• _Aim of the task_
Give back the full listing as written. No pictures go with it.

• _Provided material_

# # # # #

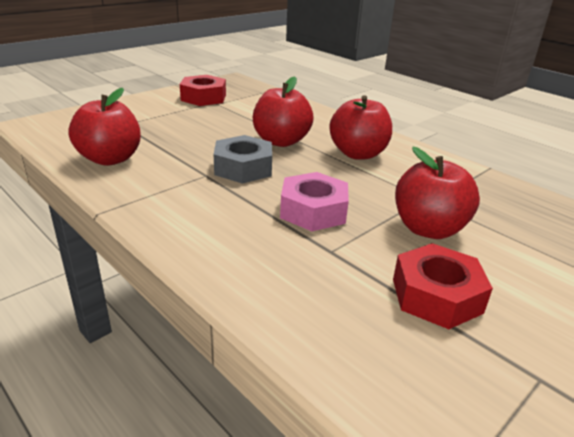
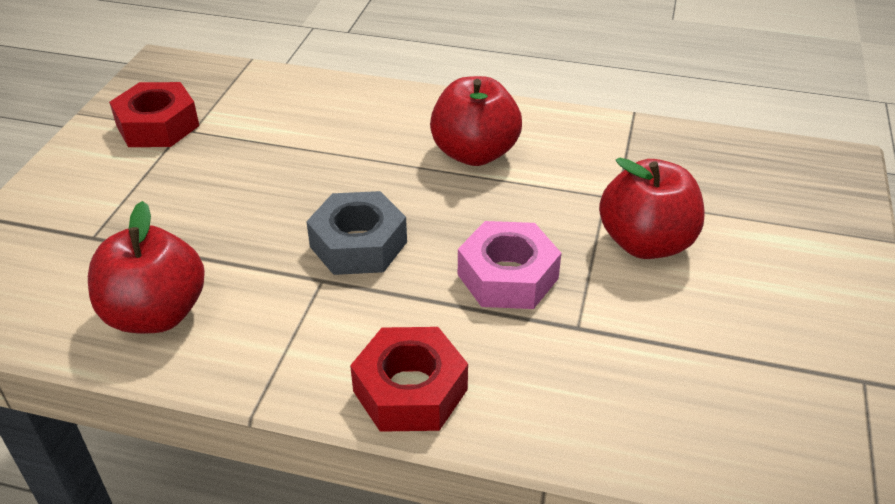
camera: 30 degrees left, 10 degrees up
(281, 141) = (359, 172): red apple -> none
(436, 296) = (721, 332): red nut -> red nut (410, 390)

# # # # #

• _Response_
camera: 30 degrees left, 10 degrees up
(281, 141) = (359, 172): red apple -> none
(436, 296) = (721, 332): red nut -> red nut (410, 390)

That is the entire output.